**PROBLEM REQUIREMENTS**
Scan the data below and pick out the lines containing the word "bear".

⁂

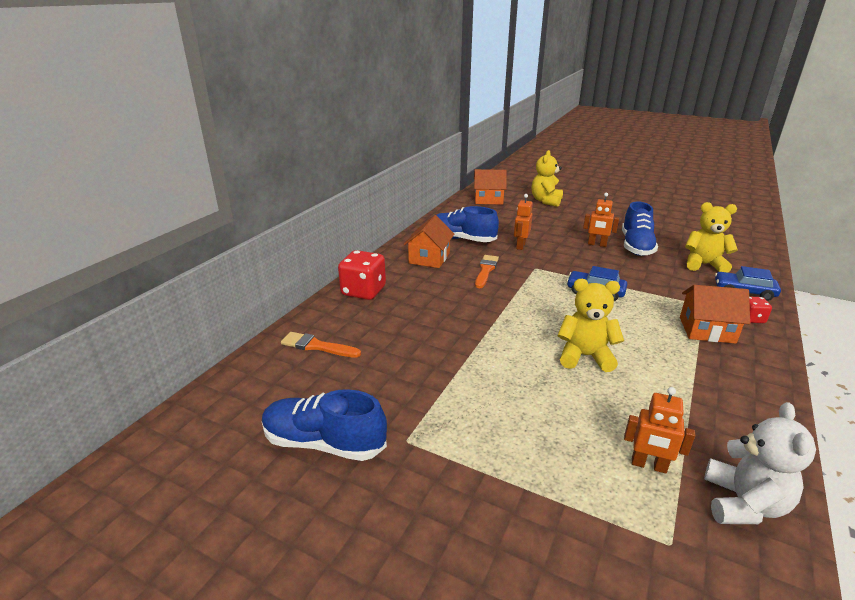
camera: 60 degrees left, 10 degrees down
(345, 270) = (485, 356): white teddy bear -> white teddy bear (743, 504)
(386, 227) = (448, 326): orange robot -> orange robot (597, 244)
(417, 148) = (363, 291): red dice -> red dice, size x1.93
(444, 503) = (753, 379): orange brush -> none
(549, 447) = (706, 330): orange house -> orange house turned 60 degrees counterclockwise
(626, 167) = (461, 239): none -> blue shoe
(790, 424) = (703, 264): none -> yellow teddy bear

⁂

**WRITTEN RESPONSE**
(345, 270) = (485, 356): white teddy bear -> white teddy bear (743, 504)
(790, 424) = (703, 264): none -> yellow teddy bear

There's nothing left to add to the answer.